Your task -
Print the data below exactly, but only the lines from the one containing "C1: 68nF (GND, VCC) -> none" down to the one containing "SW1: button (GND, N_9) -> none", inclusive.

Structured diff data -
* * * *
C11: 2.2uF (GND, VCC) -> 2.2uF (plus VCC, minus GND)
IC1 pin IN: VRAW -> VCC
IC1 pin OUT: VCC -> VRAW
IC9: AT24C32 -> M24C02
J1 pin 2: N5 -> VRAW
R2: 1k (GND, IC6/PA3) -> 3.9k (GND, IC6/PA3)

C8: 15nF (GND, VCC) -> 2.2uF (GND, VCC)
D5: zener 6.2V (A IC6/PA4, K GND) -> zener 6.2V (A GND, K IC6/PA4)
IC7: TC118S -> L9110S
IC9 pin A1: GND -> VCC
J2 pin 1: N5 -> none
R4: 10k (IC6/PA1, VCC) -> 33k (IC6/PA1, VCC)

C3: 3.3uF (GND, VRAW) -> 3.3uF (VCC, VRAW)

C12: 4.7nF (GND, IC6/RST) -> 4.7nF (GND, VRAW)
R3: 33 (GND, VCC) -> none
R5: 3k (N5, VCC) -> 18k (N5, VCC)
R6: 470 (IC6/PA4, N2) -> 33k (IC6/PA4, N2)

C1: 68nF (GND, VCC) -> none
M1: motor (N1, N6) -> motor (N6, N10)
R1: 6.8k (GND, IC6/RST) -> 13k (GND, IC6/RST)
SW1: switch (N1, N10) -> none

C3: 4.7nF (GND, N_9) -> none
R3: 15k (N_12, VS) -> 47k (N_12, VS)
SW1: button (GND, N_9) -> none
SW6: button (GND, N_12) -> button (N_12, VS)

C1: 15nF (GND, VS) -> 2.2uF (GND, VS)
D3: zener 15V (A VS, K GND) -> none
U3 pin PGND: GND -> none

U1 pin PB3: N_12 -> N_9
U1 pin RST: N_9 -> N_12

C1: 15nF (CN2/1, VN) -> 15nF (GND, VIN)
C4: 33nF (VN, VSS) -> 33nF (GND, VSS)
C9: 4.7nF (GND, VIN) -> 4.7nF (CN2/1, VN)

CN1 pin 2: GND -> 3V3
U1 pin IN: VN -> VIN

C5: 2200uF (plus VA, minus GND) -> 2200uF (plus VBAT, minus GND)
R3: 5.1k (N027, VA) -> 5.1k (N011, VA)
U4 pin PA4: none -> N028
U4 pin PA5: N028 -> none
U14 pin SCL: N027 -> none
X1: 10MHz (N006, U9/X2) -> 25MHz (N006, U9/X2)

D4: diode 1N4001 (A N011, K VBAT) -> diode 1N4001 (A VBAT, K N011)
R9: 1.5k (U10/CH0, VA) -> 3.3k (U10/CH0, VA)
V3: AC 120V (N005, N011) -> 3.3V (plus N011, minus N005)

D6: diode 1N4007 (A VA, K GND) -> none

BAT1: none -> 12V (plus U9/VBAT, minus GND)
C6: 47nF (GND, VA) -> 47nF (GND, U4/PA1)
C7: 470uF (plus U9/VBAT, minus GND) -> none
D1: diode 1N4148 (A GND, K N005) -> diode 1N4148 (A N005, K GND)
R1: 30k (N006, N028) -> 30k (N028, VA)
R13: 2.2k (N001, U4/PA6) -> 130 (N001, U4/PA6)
* * * *
Answer to the exercise -
C1: 68nF (GND, VCC) -> none
M1: motor (N1, N6) -> motor (N6, N10)
R1: 6.8k (GND, IC6/RST) -> 13k (GND, IC6/RST)
SW1: switch (N1, N10) -> none

C3: 4.7nF (GND, N_9) -> none
R3: 15k (N_12, VS) -> 47k (N_12, VS)
SW1: button (GND, N_9) -> none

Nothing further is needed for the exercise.